What you have to do |
From the records below, transcribe only the lines running from the one with "brown traffic cone [240,179,310,260]" through the one with "black nut [556,248,614,292] -> none". Keep both of those end lines.

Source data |
- - -
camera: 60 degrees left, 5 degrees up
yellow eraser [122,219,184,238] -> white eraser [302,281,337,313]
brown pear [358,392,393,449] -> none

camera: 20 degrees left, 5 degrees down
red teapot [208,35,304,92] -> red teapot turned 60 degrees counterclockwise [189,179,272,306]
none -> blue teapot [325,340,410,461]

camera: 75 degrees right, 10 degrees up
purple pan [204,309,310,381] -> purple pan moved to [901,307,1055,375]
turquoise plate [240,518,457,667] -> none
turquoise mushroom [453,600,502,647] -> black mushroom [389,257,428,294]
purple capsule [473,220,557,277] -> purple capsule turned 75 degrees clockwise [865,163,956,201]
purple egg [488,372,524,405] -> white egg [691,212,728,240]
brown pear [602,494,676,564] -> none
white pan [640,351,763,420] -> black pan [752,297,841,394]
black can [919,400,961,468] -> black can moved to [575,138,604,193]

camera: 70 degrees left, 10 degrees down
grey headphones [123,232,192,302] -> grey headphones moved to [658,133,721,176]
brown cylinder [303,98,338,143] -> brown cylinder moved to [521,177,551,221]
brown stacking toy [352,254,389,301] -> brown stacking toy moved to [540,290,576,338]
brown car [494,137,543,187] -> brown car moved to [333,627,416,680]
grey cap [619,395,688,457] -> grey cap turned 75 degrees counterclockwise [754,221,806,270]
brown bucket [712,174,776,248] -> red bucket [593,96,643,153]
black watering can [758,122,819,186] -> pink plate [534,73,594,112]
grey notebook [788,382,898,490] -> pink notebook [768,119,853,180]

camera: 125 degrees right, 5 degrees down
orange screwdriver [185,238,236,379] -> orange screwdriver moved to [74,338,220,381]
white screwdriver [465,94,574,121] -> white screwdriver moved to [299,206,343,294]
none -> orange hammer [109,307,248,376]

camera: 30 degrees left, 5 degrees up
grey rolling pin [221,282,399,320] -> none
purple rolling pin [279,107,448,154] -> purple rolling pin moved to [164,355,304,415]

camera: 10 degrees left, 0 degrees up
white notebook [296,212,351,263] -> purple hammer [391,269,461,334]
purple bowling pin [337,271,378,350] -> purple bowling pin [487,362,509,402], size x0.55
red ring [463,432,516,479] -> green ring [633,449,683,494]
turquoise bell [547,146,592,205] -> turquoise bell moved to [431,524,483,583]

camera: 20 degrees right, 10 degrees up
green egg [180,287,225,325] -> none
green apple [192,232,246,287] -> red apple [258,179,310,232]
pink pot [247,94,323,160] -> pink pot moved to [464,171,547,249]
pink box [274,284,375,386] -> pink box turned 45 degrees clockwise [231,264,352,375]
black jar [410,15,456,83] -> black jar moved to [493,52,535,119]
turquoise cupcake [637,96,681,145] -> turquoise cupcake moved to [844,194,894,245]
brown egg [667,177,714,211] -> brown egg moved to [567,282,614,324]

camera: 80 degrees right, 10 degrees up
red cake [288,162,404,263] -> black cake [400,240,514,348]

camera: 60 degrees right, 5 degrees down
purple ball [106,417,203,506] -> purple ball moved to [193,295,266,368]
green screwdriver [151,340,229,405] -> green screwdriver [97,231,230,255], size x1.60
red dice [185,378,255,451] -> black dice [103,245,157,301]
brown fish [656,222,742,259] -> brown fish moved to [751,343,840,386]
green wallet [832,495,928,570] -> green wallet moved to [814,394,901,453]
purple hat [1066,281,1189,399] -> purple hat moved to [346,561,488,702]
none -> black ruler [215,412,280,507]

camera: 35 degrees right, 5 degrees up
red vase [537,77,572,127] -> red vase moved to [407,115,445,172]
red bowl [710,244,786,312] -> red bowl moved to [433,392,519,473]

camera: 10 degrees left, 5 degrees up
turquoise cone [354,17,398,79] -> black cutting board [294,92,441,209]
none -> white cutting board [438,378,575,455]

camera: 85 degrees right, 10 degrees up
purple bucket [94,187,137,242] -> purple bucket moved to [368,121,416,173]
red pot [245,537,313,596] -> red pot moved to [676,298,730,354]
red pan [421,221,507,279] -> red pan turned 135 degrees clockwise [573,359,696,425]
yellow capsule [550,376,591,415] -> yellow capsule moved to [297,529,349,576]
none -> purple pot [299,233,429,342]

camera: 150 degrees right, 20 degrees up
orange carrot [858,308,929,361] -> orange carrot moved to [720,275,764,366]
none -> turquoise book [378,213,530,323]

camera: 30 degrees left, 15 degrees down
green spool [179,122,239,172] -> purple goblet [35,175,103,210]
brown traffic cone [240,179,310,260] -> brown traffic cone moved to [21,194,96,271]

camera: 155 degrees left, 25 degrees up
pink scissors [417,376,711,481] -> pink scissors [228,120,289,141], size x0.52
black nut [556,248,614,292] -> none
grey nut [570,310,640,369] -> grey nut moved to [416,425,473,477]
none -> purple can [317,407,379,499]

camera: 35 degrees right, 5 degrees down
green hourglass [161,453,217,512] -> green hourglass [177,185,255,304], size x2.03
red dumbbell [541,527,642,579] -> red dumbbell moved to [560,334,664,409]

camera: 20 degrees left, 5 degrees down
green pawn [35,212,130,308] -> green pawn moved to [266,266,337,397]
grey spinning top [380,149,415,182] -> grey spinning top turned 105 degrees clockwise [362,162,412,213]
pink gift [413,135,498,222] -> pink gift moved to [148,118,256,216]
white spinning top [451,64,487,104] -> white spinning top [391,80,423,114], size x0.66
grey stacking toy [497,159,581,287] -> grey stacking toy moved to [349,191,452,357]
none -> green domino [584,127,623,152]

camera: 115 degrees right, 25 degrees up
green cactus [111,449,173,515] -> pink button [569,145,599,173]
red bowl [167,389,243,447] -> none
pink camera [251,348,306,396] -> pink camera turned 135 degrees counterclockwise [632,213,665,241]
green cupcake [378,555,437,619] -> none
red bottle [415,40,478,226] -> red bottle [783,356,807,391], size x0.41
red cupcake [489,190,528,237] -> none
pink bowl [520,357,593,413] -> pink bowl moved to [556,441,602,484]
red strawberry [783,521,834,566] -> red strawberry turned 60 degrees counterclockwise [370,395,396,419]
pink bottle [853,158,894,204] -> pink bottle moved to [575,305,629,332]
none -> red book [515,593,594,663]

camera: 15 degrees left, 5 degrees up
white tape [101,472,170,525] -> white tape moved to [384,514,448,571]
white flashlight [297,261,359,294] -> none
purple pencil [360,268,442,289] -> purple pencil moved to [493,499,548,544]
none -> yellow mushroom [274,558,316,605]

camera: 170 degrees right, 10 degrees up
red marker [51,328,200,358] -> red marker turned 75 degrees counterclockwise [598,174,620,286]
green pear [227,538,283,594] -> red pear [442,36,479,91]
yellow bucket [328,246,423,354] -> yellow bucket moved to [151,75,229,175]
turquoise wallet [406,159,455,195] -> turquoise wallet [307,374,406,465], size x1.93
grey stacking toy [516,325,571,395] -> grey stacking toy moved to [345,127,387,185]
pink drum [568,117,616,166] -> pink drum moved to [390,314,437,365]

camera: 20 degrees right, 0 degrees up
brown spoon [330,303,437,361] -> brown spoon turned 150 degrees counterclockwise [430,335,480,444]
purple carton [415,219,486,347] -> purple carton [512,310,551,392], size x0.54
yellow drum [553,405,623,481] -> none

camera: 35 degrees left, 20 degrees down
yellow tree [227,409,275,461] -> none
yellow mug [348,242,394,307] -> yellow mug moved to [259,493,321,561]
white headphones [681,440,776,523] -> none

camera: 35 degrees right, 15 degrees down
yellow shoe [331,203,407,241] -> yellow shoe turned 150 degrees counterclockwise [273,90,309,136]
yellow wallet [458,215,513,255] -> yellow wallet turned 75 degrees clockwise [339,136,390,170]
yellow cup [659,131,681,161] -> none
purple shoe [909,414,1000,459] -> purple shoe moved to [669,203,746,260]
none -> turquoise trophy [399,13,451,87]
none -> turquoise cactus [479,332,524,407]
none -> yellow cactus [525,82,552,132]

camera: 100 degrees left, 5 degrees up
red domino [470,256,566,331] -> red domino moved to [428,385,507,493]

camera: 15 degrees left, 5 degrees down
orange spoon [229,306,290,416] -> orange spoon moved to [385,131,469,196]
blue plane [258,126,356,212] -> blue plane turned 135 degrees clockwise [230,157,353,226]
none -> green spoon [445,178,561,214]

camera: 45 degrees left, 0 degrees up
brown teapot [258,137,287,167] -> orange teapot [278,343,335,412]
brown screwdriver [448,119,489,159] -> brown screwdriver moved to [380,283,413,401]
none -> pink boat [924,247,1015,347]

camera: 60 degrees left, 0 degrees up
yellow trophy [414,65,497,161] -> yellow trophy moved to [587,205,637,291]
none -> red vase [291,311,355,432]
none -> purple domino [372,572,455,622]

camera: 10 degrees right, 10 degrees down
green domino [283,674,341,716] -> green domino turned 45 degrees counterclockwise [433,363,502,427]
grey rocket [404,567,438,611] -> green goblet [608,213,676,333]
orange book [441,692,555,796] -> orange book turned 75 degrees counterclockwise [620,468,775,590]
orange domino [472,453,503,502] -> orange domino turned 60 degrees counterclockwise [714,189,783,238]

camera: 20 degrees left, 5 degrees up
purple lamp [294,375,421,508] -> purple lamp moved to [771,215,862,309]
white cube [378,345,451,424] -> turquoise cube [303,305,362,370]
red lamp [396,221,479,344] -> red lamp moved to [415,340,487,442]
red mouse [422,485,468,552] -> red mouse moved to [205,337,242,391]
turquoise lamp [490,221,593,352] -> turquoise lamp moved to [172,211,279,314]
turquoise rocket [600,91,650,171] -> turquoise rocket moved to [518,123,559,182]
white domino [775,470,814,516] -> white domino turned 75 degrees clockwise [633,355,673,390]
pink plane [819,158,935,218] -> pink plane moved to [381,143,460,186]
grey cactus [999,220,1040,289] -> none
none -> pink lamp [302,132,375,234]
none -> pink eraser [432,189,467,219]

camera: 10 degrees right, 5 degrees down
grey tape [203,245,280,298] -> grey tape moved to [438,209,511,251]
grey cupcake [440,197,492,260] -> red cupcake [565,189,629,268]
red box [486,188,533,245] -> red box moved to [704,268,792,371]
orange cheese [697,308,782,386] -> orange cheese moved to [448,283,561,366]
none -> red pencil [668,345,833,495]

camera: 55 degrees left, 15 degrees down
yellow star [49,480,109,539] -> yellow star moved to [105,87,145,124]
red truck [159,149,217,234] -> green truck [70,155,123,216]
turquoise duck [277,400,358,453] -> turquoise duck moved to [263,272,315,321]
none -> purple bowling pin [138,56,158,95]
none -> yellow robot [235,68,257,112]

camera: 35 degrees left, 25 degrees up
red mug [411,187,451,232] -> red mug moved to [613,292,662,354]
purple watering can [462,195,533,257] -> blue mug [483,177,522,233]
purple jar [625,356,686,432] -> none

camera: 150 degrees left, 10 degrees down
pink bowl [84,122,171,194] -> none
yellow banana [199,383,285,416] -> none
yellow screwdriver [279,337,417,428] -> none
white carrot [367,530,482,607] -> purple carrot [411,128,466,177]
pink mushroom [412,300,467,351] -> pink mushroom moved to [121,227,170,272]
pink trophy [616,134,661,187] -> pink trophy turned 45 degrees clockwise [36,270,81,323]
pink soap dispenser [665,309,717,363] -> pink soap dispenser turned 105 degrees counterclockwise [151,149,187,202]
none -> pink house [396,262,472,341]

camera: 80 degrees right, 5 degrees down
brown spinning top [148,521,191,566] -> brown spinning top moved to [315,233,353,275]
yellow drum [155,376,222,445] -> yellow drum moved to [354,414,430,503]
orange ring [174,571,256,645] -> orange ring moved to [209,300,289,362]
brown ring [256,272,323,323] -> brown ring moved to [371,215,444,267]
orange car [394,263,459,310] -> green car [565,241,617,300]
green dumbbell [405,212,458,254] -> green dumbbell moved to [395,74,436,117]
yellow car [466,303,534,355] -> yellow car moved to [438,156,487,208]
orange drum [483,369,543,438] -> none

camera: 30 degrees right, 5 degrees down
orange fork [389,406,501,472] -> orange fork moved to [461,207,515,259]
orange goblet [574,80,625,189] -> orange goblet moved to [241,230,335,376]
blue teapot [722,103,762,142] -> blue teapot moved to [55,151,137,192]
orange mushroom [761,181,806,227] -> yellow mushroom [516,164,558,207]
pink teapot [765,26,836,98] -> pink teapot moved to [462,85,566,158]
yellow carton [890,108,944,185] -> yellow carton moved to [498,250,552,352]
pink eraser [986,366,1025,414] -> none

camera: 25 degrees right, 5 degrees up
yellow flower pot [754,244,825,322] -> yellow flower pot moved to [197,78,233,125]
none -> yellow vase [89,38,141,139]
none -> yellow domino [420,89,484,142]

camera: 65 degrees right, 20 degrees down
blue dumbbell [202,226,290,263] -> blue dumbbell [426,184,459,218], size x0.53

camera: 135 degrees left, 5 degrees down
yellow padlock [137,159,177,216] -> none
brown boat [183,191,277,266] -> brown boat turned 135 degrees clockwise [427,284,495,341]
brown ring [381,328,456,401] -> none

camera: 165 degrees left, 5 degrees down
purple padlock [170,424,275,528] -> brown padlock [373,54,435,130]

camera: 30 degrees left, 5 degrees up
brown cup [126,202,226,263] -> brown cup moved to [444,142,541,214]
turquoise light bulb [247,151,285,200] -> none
- - -
Expected output |
brown traffic cone [240,179,310,260] -> brown traffic cone moved to [21,194,96,271]

camera: 155 degrees left, 25 degrees up
pink scissors [417,376,711,481] -> pink scissors [228,120,289,141], size x0.52
black nut [556,248,614,292] -> none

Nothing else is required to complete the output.